◆ **Task details**:
Whenever a line in the entries below contains the string "plate", copy that line.

◇ ◇ ◇ ◇

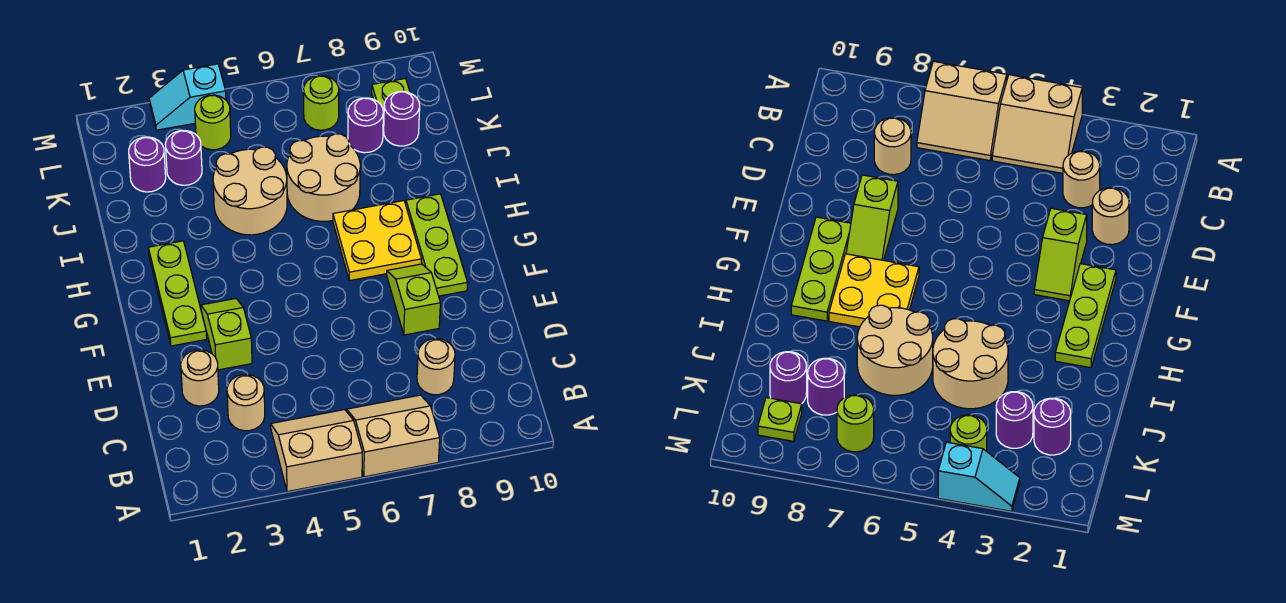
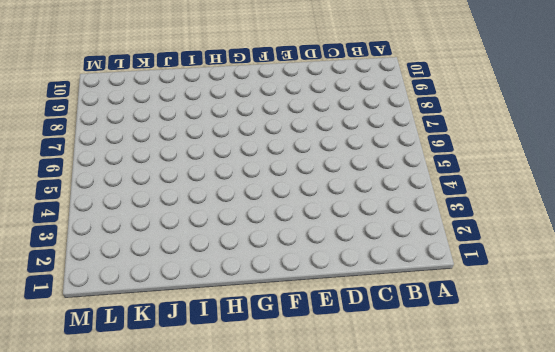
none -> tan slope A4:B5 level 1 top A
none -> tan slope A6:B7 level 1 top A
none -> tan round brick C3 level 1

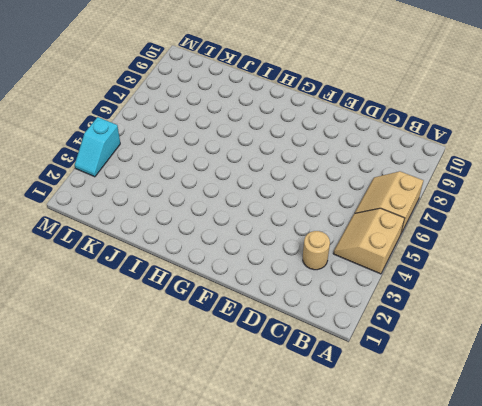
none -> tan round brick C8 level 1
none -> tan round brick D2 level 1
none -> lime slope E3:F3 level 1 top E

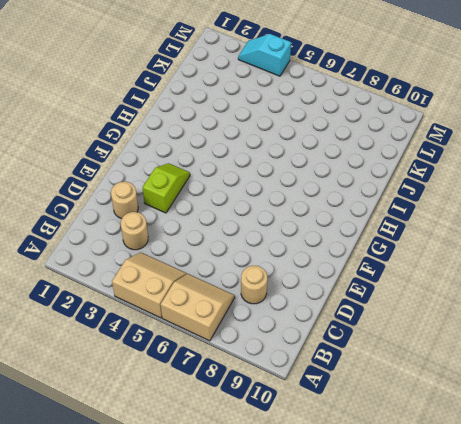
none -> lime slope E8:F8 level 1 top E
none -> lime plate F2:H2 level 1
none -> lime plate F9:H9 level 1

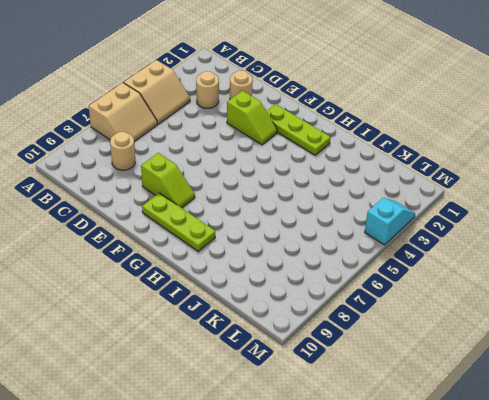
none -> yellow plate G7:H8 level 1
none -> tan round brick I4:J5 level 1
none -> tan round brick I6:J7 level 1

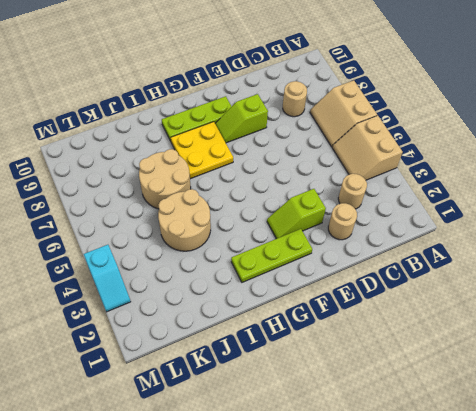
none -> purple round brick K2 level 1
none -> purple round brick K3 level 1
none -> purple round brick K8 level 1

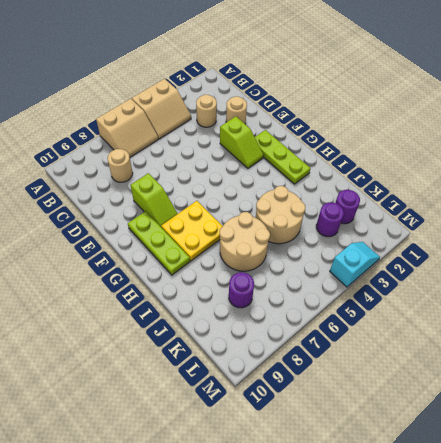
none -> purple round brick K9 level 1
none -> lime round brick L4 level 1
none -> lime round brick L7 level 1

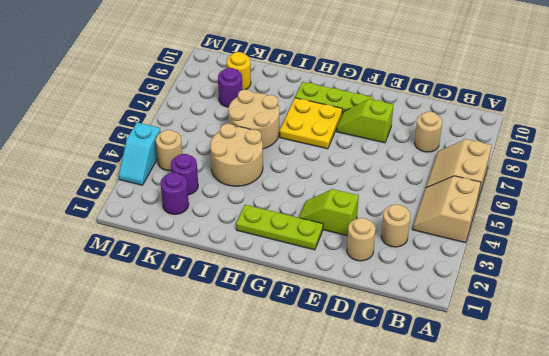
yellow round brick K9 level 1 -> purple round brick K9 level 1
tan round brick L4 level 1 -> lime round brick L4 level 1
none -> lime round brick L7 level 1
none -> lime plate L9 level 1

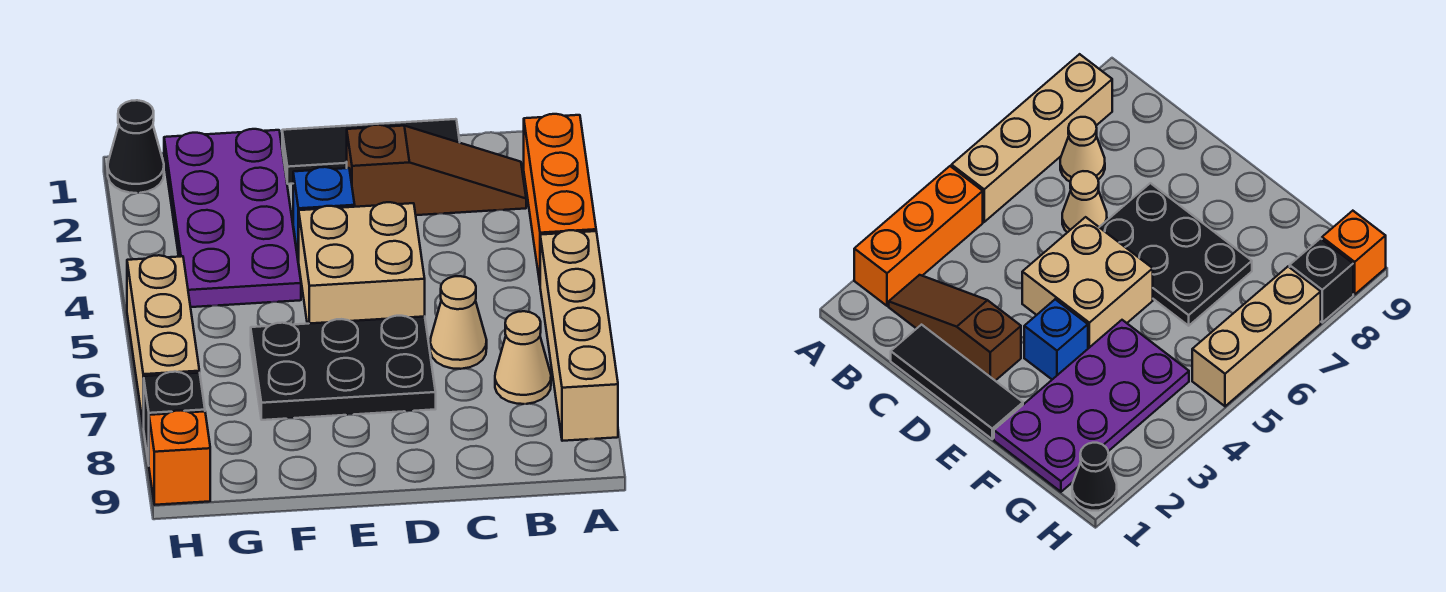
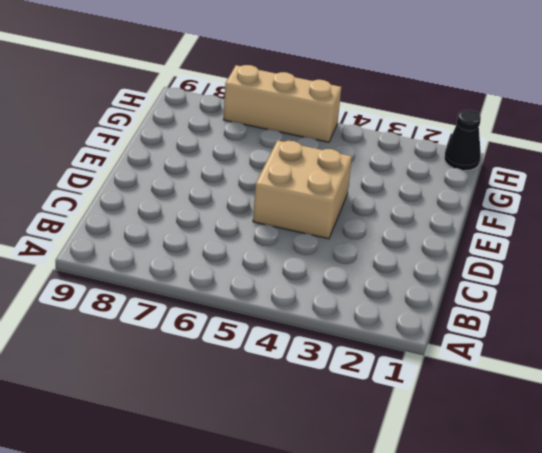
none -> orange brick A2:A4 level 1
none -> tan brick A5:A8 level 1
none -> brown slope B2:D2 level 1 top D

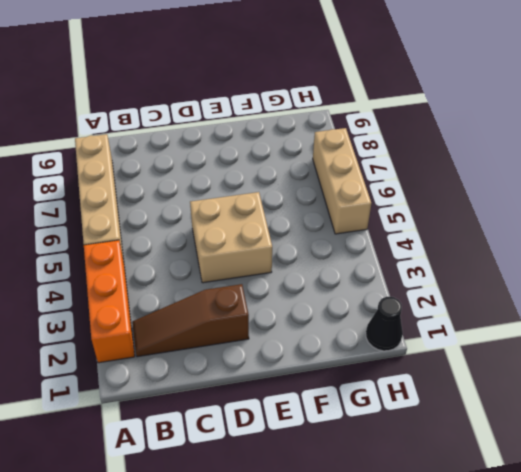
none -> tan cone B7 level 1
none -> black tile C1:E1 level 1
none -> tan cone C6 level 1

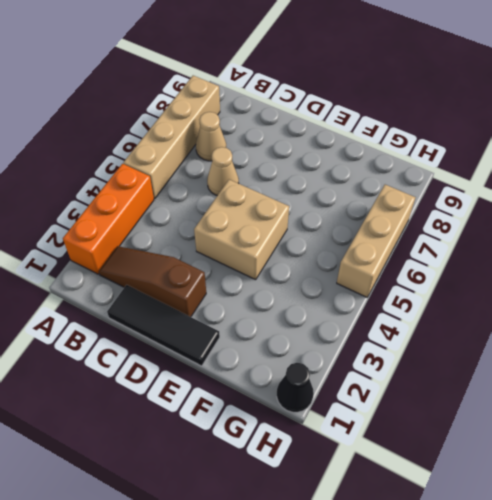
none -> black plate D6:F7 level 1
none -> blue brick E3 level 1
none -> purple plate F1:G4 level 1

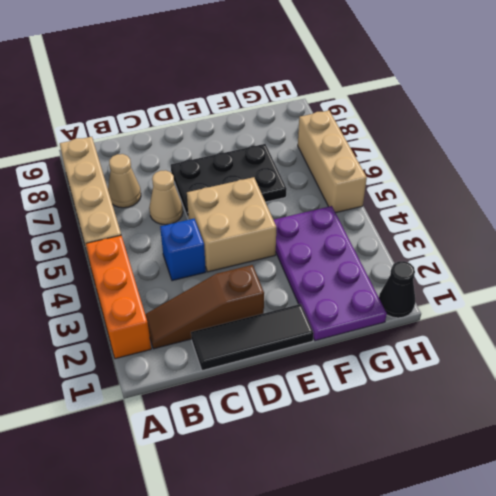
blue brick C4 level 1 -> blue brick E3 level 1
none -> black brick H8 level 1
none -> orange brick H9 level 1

◇ ◇ ◇ ◇

◆ **Exercise answer**:
none -> lime plate F2:H2 level 1
none -> lime plate F9:H9 level 1
none -> yellow plate G7:H8 level 1
none -> lime plate L9 level 1
none -> black plate D6:F7 level 1
none -> purple plate F1:G4 level 1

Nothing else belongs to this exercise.